=== Begin Enclosure ===

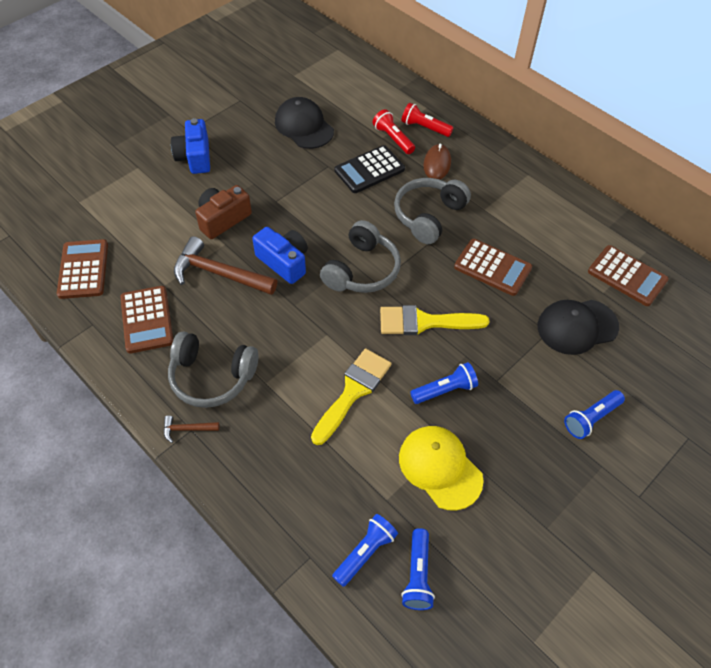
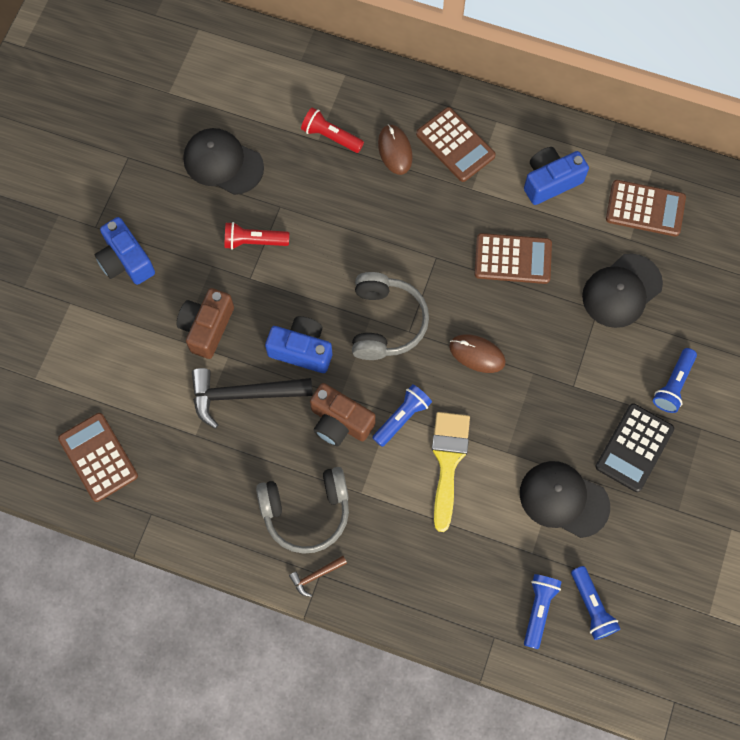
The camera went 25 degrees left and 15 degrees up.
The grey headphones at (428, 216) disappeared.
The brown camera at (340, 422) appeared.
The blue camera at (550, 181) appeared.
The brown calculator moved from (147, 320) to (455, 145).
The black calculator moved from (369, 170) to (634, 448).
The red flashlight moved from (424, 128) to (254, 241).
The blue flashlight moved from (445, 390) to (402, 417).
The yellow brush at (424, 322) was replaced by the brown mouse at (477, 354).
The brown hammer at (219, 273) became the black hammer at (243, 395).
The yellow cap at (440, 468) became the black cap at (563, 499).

=== End Enclosure ===
=== Begin Enclosure ===

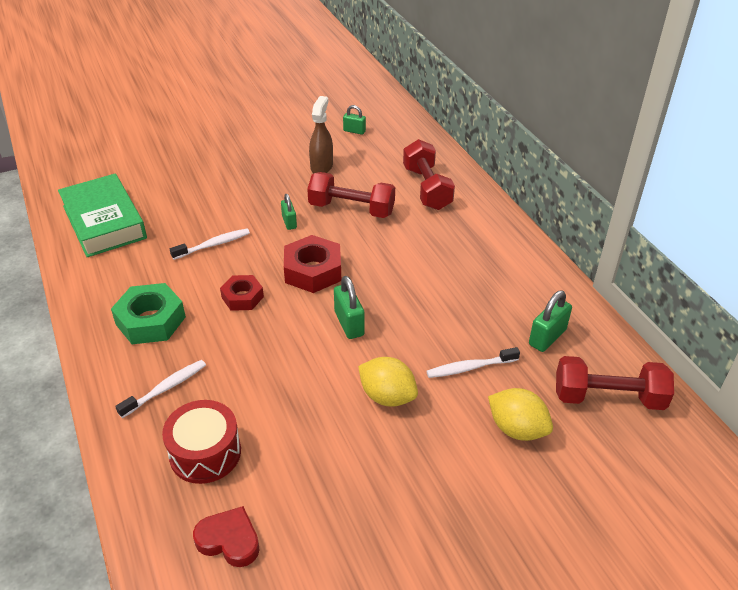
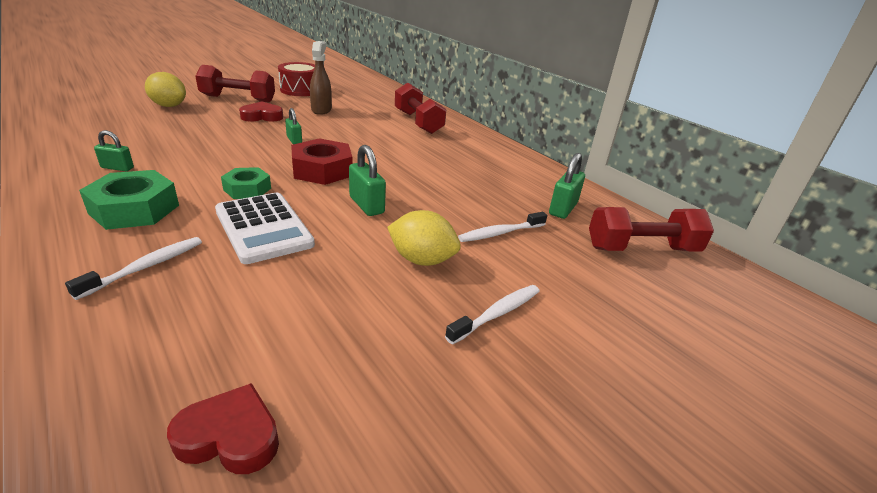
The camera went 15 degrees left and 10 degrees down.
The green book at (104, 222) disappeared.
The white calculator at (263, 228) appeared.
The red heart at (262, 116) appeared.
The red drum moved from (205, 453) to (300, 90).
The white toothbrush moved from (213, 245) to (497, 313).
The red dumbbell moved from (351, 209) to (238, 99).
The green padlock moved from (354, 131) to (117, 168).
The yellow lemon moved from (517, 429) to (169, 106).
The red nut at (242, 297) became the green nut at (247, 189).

=== End Enclosure ===

### What to produce
Restate word for word the entries above from the line with "The red heart at (262, 116) appeared." through the line with "The red nut", inclusive, leaving out everything else.

### Response for this exercise
The red heart at (262, 116) appeared.
The red drum moved from (205, 453) to (300, 90).
The white toothbrush moved from (213, 245) to (497, 313).
The red dumbbell moved from (351, 209) to (238, 99).
The green padlock moved from (354, 131) to (117, 168).
The yellow lemon moved from (517, 429) to (169, 106).
The red nut at (242, 297) became the green nut at (247, 189).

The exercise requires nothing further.